> **Instructions for the task**: Line by line, retype the material below exactly, from its first line up to and including the one holding "gray line: moved 1 px left, 1 px down".

----

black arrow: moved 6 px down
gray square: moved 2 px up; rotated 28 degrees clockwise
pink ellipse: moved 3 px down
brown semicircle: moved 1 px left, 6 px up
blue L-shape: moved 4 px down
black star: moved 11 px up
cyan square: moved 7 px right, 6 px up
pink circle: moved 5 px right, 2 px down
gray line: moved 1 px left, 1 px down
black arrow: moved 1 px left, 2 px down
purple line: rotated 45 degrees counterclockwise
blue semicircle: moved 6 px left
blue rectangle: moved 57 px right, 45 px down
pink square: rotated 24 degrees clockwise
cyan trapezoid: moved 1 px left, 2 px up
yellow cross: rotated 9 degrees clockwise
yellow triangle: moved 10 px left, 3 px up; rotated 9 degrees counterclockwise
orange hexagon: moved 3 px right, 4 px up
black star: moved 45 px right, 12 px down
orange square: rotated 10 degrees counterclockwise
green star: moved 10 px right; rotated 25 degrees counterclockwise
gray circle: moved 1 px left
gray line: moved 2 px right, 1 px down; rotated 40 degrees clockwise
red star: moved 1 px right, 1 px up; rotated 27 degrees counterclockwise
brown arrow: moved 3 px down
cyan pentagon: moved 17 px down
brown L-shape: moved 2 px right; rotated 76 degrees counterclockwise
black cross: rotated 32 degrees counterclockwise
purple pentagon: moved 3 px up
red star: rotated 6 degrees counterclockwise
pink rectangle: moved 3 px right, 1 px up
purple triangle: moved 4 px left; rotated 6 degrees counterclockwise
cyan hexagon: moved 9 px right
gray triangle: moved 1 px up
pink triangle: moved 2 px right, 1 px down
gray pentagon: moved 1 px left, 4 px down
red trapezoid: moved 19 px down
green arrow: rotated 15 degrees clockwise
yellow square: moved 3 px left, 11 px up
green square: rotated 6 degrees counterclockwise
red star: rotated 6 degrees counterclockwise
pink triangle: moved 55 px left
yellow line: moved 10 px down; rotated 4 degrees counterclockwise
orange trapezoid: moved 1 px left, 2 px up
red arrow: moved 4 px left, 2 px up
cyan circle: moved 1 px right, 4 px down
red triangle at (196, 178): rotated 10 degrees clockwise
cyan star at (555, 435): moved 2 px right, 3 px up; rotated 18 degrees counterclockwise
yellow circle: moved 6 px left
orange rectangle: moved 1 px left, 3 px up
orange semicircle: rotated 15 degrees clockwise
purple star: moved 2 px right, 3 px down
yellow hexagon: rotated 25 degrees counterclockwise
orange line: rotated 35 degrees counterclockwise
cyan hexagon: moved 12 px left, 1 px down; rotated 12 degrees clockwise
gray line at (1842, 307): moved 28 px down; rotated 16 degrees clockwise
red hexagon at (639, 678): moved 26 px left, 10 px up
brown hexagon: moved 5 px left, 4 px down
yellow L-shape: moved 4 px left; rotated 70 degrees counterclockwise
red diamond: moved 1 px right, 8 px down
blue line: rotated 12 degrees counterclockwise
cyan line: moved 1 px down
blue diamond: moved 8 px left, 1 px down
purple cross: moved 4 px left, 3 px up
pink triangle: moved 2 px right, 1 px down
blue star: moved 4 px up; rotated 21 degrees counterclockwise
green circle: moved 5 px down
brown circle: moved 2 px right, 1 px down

----

> **Written reply**:
black arrow: moved 6 px down
gray square: moved 2 px up; rotated 28 degrees clockwise
pink ellipse: moved 3 px down
brown semicircle: moved 1 px left, 6 px up
blue L-shape: moved 4 px down
black star: moved 11 px up
cyan square: moved 7 px right, 6 px up
pink circle: moved 5 px right, 2 px down
gray line: moved 1 px left, 1 px down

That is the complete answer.